→ **Exercise aim**: Return the data below exactly, minus the pictures.

→ **Supplied material**:
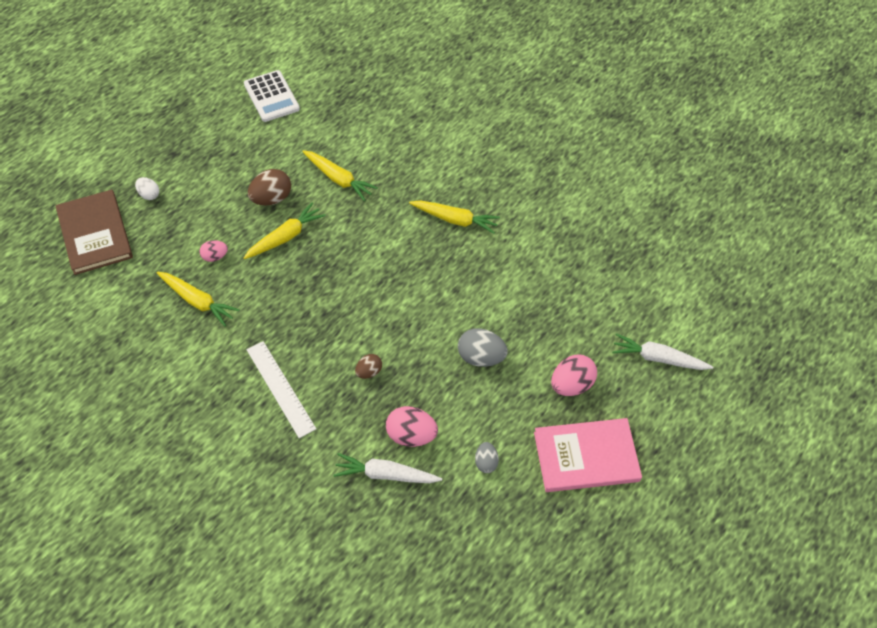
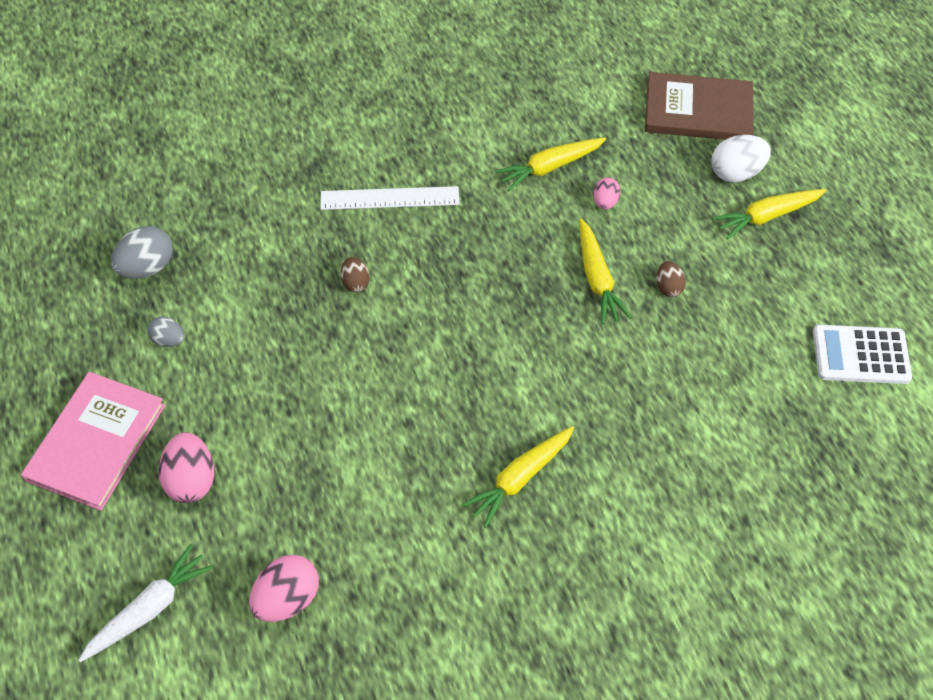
camera: 120 degrees right, 0 degrees up
(149, 194) = (735, 173): white egg -> white egg, size x1.69
(271, 198) = (668, 287): brown egg -> brown egg, size x0.59
(338, 179) = (664, 372): yellow carrot -> yellow carrot (767, 216)
(385, 474) = (226, 246): white carrot -> none
(411, 435) = (252, 287): pink egg -> pink egg (287, 598)
(480, 357) = (296, 401): grey egg -> grey egg (147, 267)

→ **Answer to the problem**:
camera: 120 degrees right, 0 degrees up
(149, 194) = (735, 173): white egg -> white egg, size x1.69
(271, 198) = (668, 287): brown egg -> brown egg, size x0.59
(338, 179) = (664, 372): yellow carrot -> yellow carrot (767, 216)
(385, 474) = (226, 246): white carrot -> none
(411, 435) = (252, 287): pink egg -> pink egg (287, 598)
(480, 357) = (296, 401): grey egg -> grey egg (147, 267)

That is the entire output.